Exercise brief. Restate exactly, and only, the lines from the one containing "(481, 306) = (342, 267): red" through the end of the entries, keeping both endpoints.

The data.
--
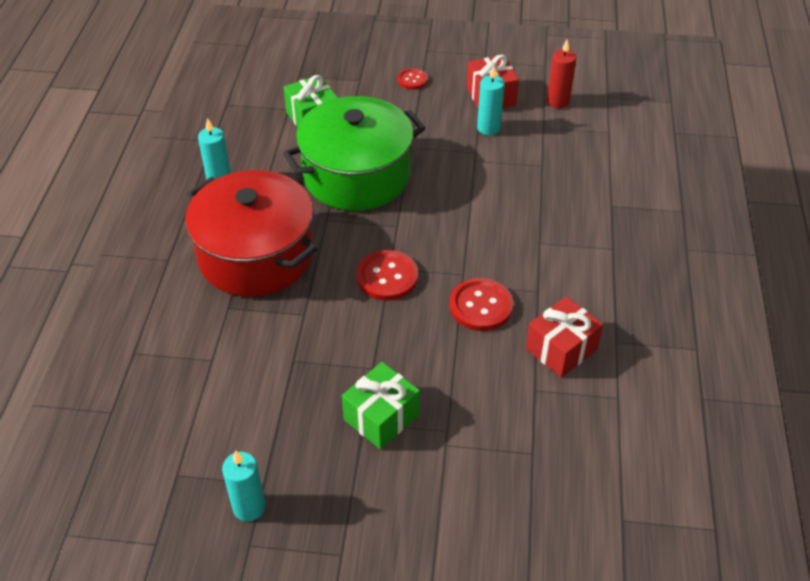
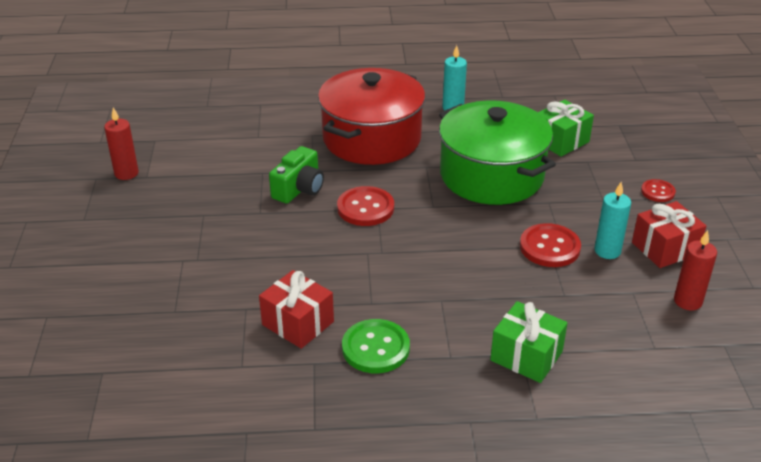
camera: 80 degrees right, 10 degrees down
(249, 507) = (126, 173): turquoise candle -> red candle
(336, 329) = (299, 189): none -> green camera
(381, 417) = (209, 223): green gift -> green gift (526, 356)
(481, 306) = (342, 267): red button -> red button (549, 247)
(599, 296) = (375, 348): none -> green button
--
Answer below.
(481, 306) = (342, 267): red button -> red button (549, 247)
(599, 296) = (375, 348): none -> green button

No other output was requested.